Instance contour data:

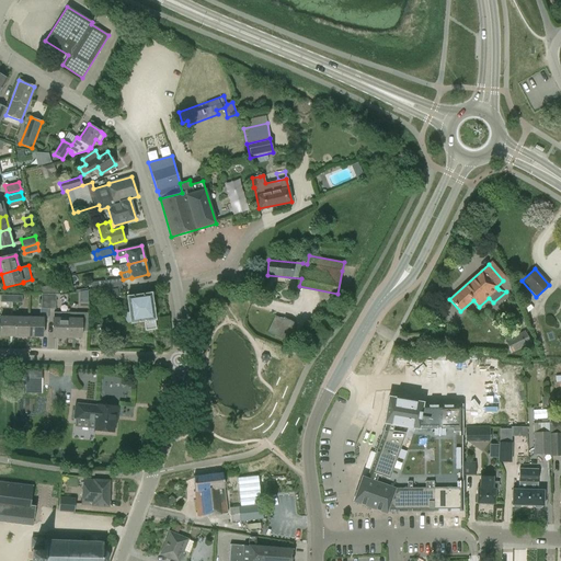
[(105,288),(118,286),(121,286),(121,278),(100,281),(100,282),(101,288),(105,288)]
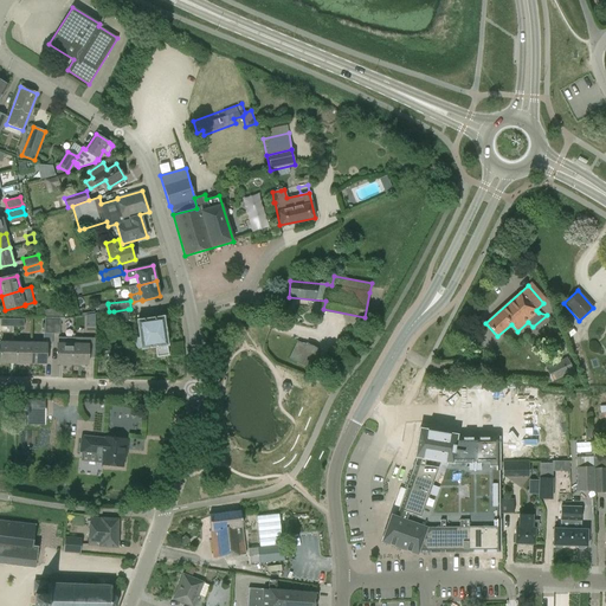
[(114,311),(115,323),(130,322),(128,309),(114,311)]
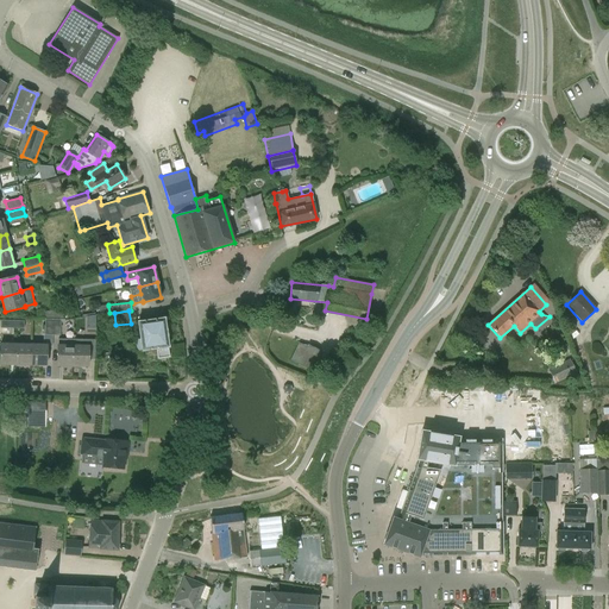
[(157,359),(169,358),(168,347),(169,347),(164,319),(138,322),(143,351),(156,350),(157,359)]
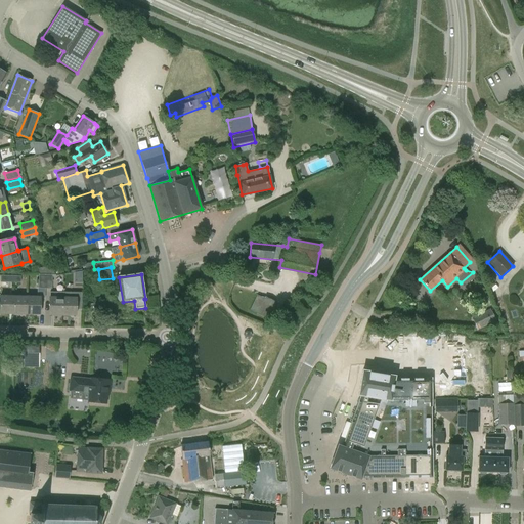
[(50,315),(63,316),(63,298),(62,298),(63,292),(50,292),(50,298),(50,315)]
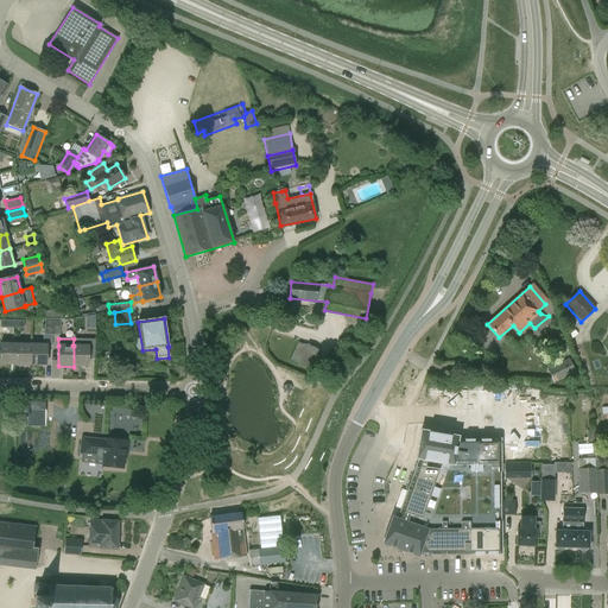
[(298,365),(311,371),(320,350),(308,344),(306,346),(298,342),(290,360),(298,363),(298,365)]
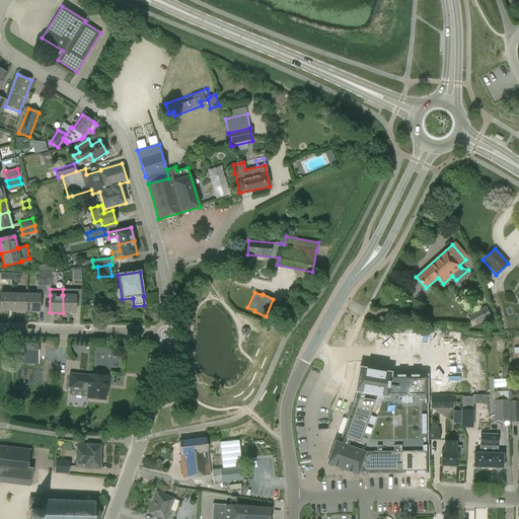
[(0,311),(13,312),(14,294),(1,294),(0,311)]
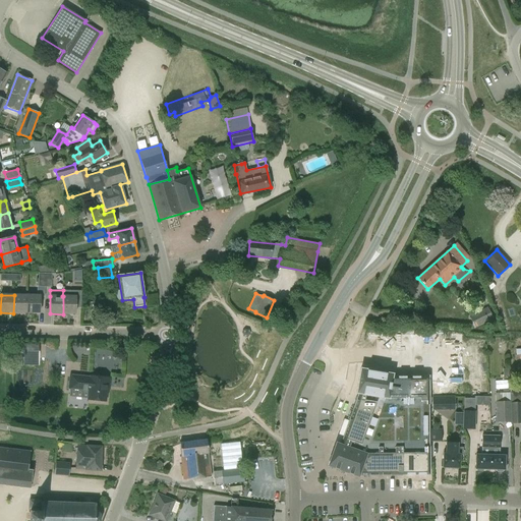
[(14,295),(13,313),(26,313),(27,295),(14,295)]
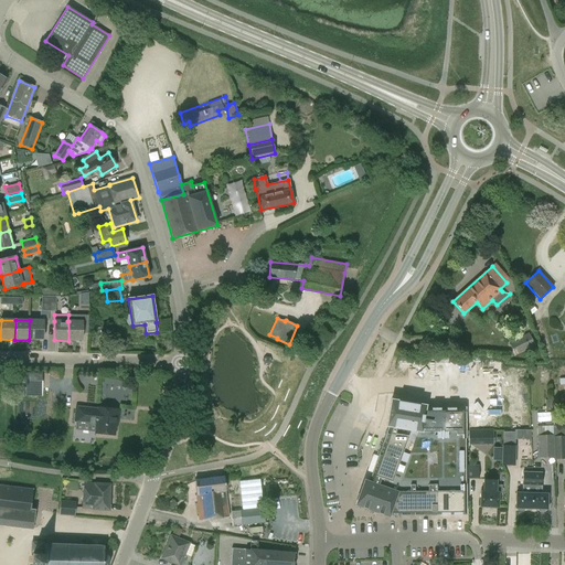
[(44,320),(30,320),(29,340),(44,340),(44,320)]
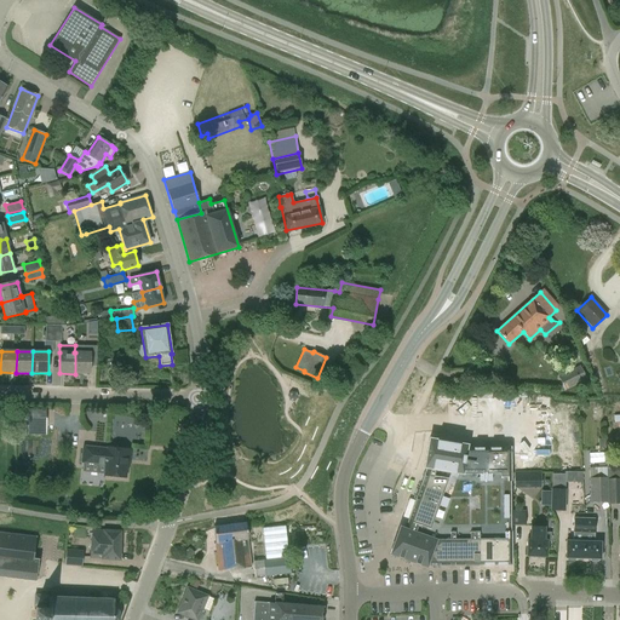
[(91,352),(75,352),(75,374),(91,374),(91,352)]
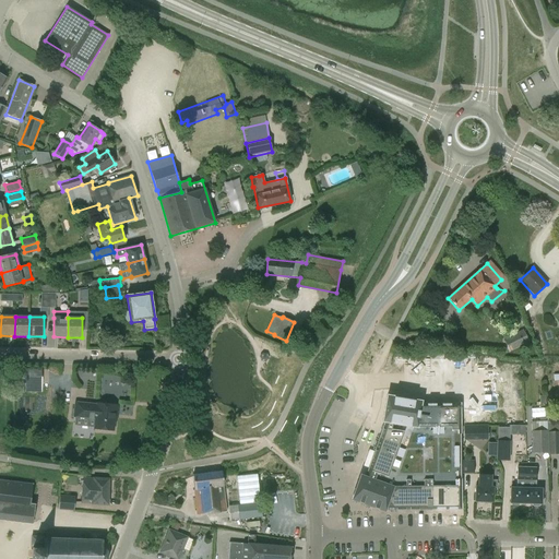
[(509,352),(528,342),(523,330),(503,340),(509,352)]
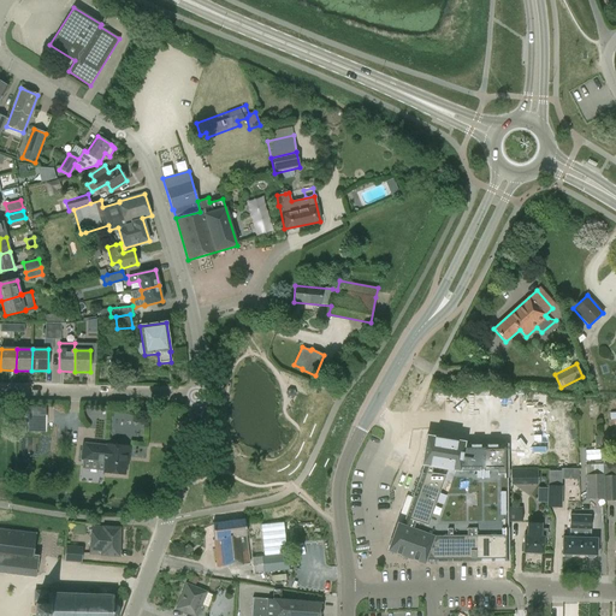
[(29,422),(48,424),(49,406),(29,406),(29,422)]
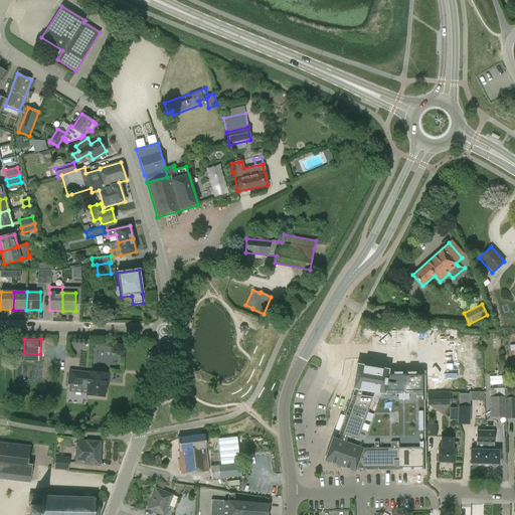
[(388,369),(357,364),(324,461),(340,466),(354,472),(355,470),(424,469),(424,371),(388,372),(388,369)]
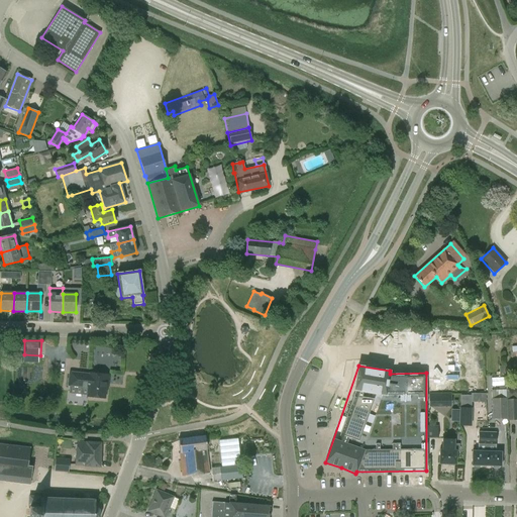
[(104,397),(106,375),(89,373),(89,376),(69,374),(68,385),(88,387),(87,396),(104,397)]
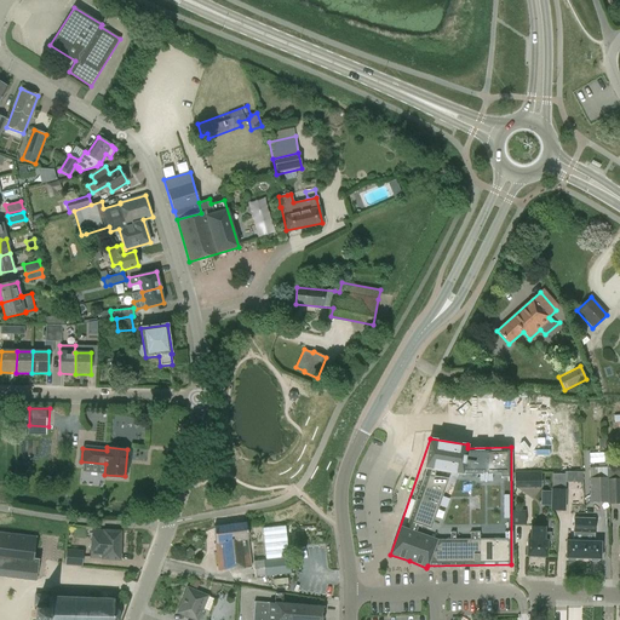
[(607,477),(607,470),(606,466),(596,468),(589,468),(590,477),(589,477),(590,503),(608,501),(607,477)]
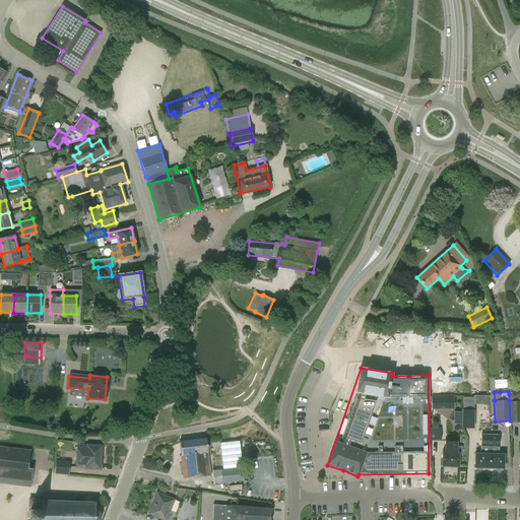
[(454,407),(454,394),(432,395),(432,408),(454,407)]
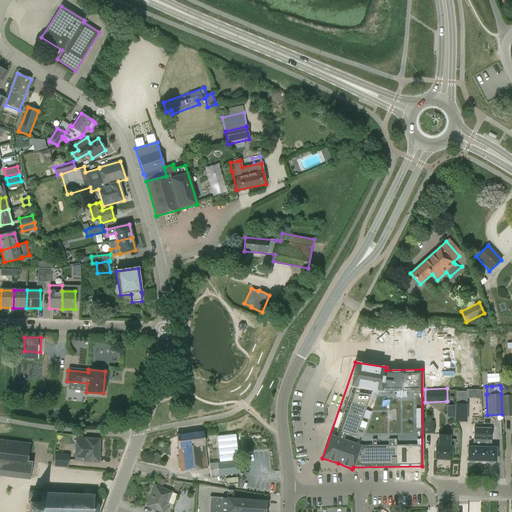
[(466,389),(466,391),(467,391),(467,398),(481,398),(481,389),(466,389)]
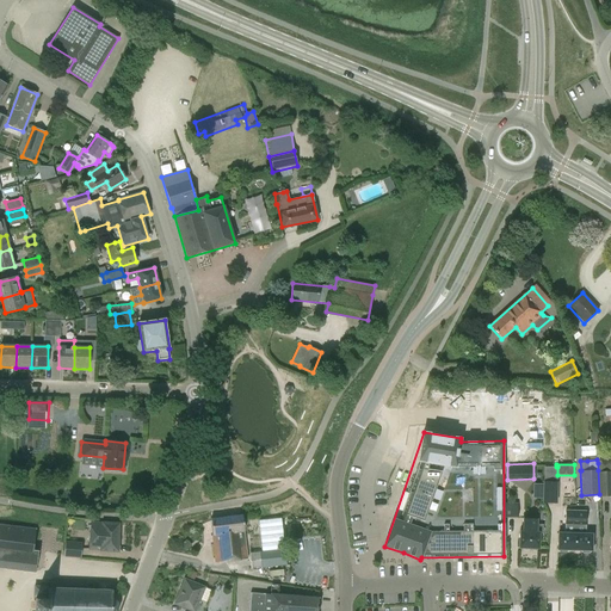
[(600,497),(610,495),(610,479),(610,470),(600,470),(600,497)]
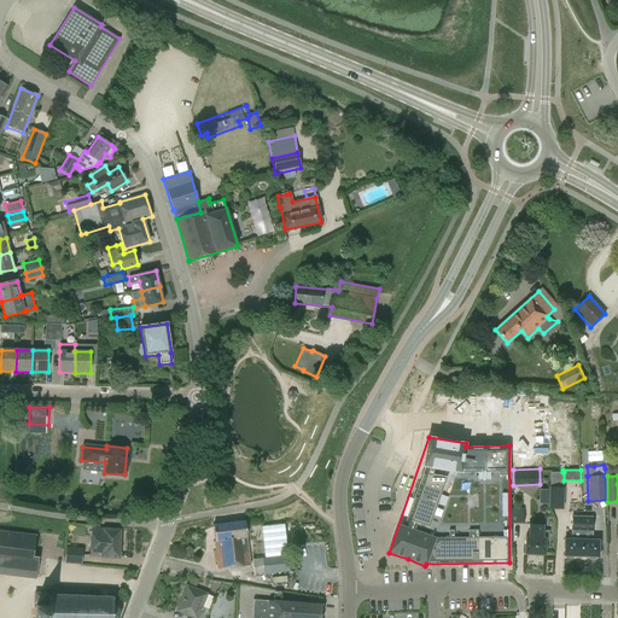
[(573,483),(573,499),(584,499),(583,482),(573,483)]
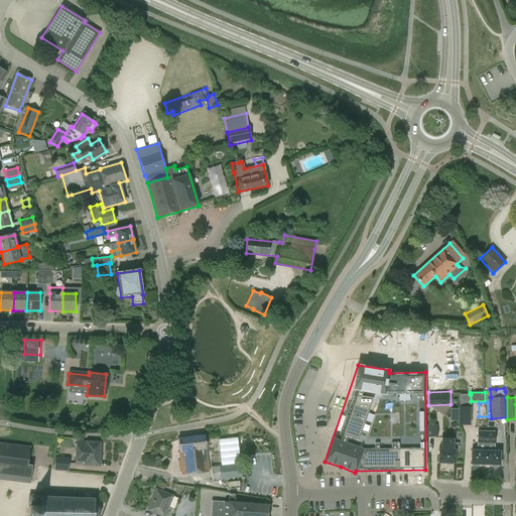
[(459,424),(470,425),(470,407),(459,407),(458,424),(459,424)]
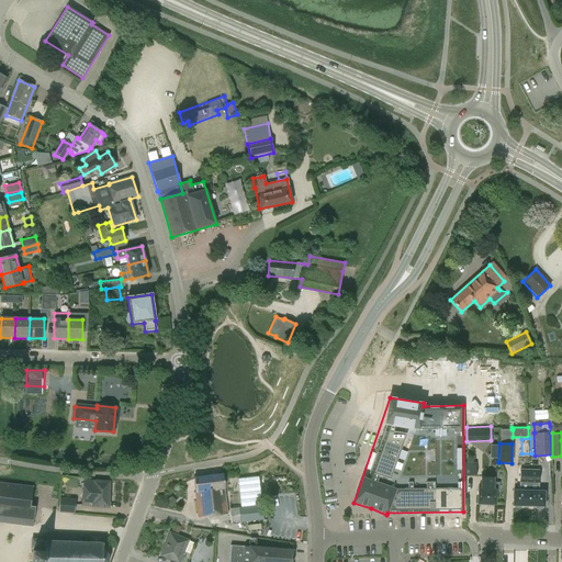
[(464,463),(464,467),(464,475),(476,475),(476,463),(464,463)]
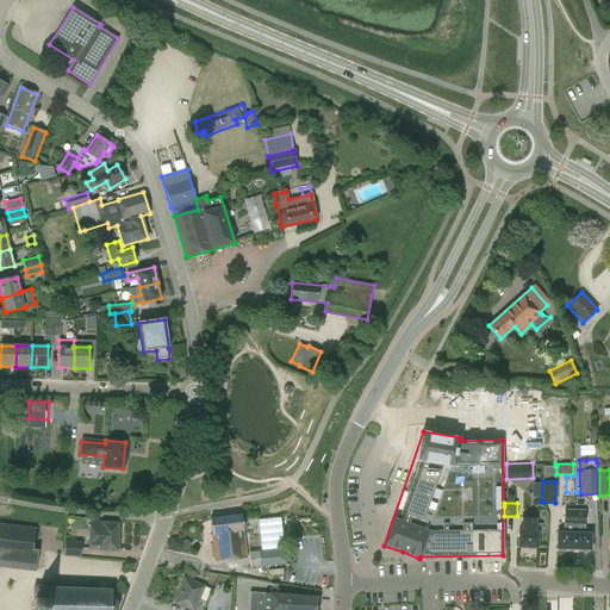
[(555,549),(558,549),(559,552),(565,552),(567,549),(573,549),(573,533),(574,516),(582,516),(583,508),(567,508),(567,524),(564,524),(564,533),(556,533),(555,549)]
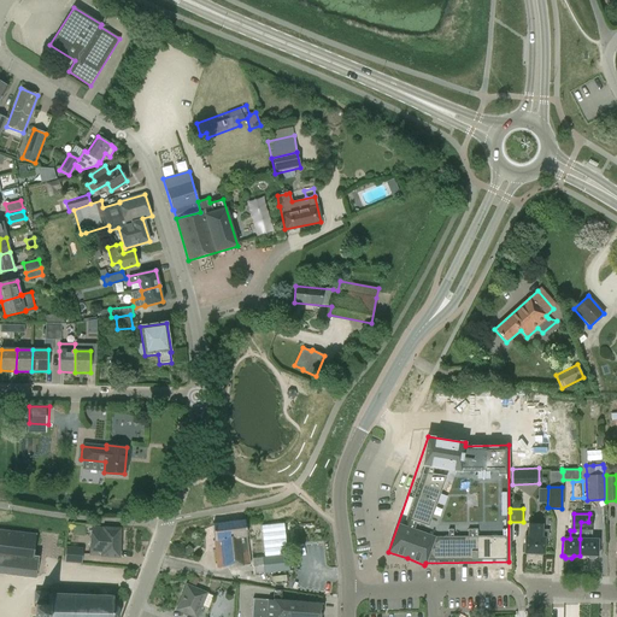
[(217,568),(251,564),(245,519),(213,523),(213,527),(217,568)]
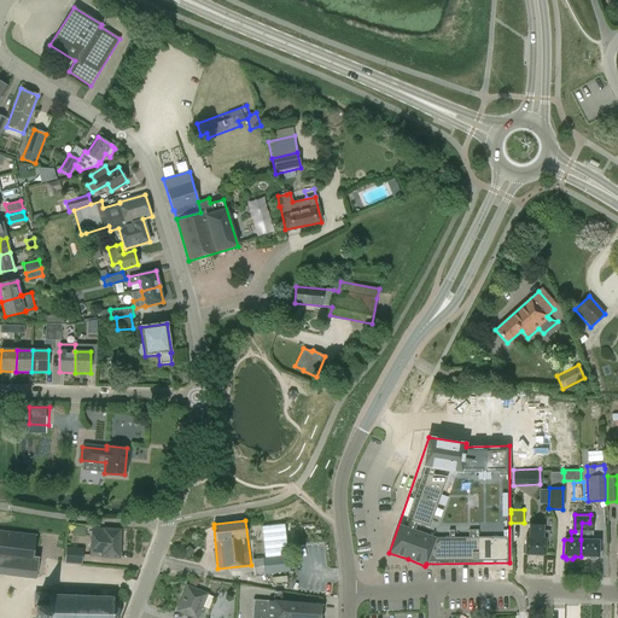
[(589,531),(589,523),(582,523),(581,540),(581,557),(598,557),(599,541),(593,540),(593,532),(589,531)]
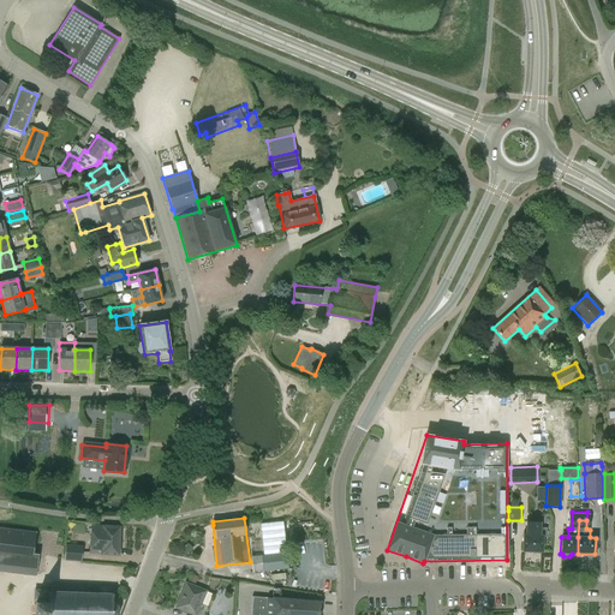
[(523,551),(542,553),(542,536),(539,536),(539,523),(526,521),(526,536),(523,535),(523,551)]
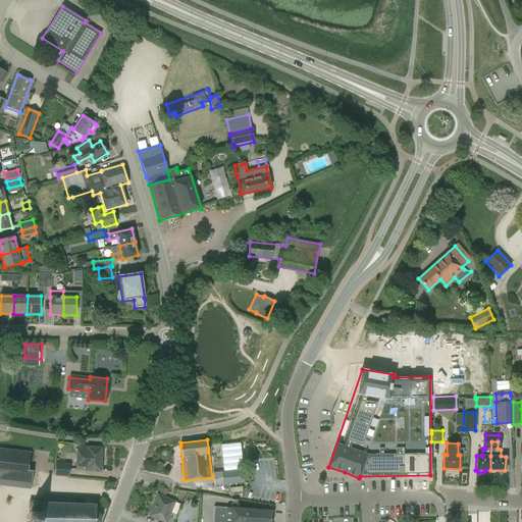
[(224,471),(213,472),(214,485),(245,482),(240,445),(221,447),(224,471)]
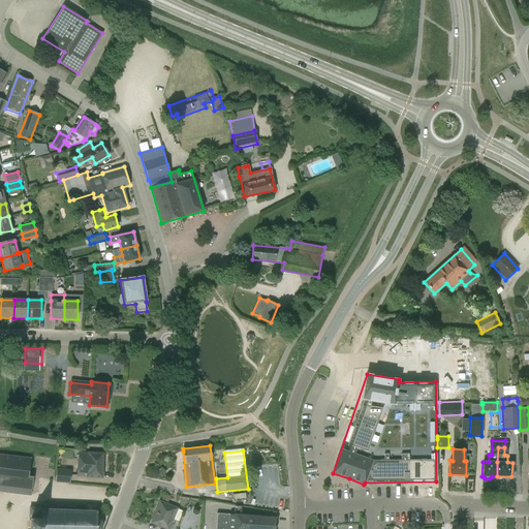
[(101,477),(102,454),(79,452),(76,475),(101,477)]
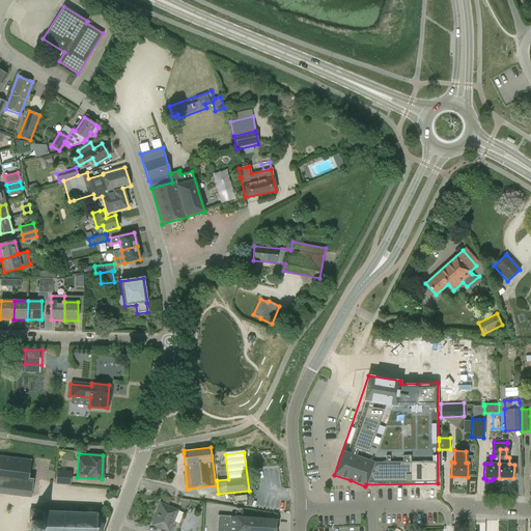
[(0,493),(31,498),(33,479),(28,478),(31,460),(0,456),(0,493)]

[Exercise brief]: Copy every record above exactly, leaving out any pictures.

[Written solution]:
[(105,288),(118,286),(121,286),(121,278),(100,281),(100,282),(101,288),(105,288)]
[(114,311),(115,323),(130,322),(128,309),(114,311)]
[(157,359),(169,358),(168,347),(169,347),(164,319),(138,322),(143,351),(156,350),(157,359)]
[(50,315),(63,316),(63,298),(62,298),(63,292),(50,292),(50,298),(50,315)]
[(298,365),(311,371),(320,350),(308,344),(306,346),(298,342),(290,360),(298,363),(298,365)]
[(0,311),(13,312),(14,294),(1,294),(0,311)]
[(14,295),(13,313),(26,313),(27,295),(14,295)]
[(44,320),(30,320),(29,340),(44,340),(44,320)]
[(91,352),(75,352),(75,374),(91,374),(91,352)]
[(509,352),(528,342),(523,330),(503,340),(509,352)]
[(29,422),(48,424),(49,406),(29,406),(29,422)]
[(388,369),(357,364),(324,461),(340,466),(354,472),(355,470),(424,469),(424,371),(388,372),(388,369)]
[(104,397),(106,375),(89,373),(89,376),(69,374),(68,385),(88,387),(87,396),(104,397)]
[(607,477),(607,470),(606,466),(596,468),(589,468),(590,477),(589,477),(590,503),(608,501),(607,477)]
[(454,407),(454,394),(432,395),(432,408),(454,407)]
[(466,389),(466,391),(467,391),(467,398),(481,398),(481,389),(466,389)]
[(600,497),(610,495),(610,479),(610,470),(600,470),(600,497)]
[(573,483),(573,499),(584,499),(583,482),(573,483)]
[(459,424),(470,425),(470,407),(459,407),(458,424),(459,424)]
[(464,463),(464,467),(464,475),(476,475),(476,463),(464,463)]
[(555,549),(558,549),(559,552),(565,552),(567,549),(573,549),(573,533),(574,516),(582,516),(583,508),(567,508),(567,524),(564,524),(564,533),(556,533),(555,549)]
[(217,568),(251,564),(245,519),(213,523),(213,527),(217,568)]
[(589,531),(589,523),(582,523),(581,540),(581,557),(598,557),(599,541),(593,540),(593,532),(589,531)]
[(523,551),(542,553),(542,536),(539,536),(539,523),(526,521),(526,536),(523,535),(523,551)]
[(224,471),(213,472),(214,485),(245,482),(240,445),(221,447),(224,471)]
[(101,477),(102,454),(79,452),(76,475),(101,477)]
[(0,493),(31,498),(33,479),(28,478),(31,460),(0,456),(0,493)]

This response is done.